Data extracted from a collection:
____________________

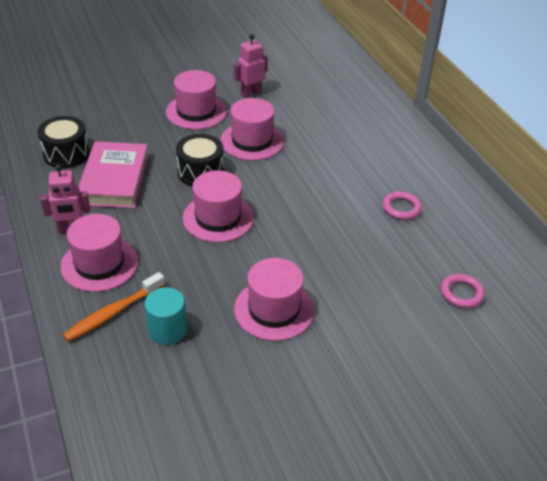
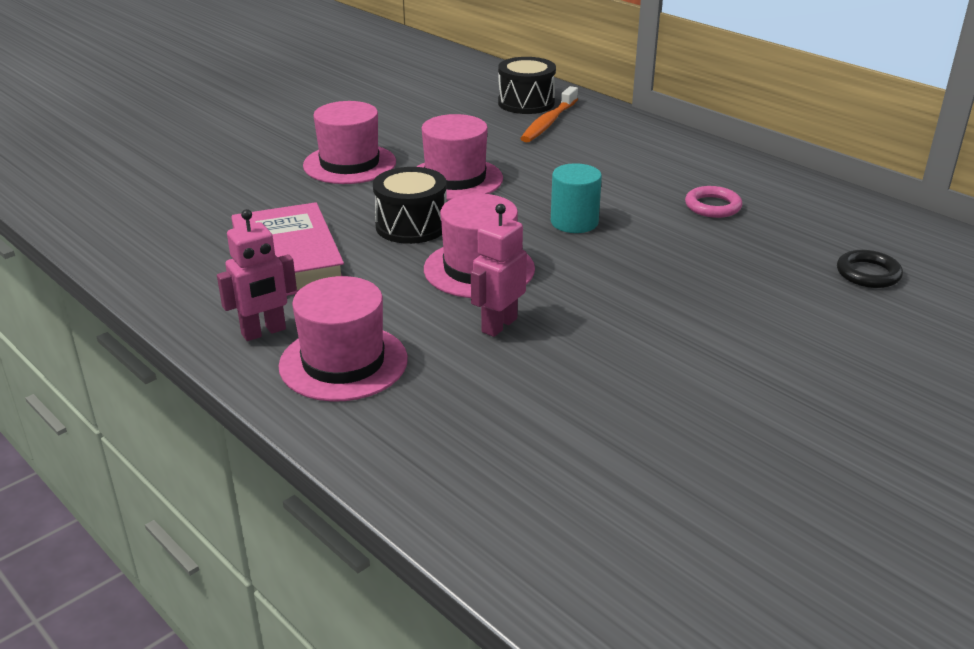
camera: 20 degrees left, 10 degrees down
(66, 154) = (186, 247): black drum -> black drum (526, 103)
(113, 313) = (414, 416): orange toothbrush -> orange toothbrush (548, 122)
(167, 330) = (515, 415): turquoise cylinder -> turquoise cylinder (574, 222)
(250, 93) = (410, 132): pink robot -> pink robot (498, 325)
(274, 309) = (648, 351): pink hat -> none
(461, 293) = (868, 273): pink ring -> black ring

____________________

**Activity:**
If a line contains the word "black", count it; give the total for the entries above and nothing else.

**Problem solution:**
2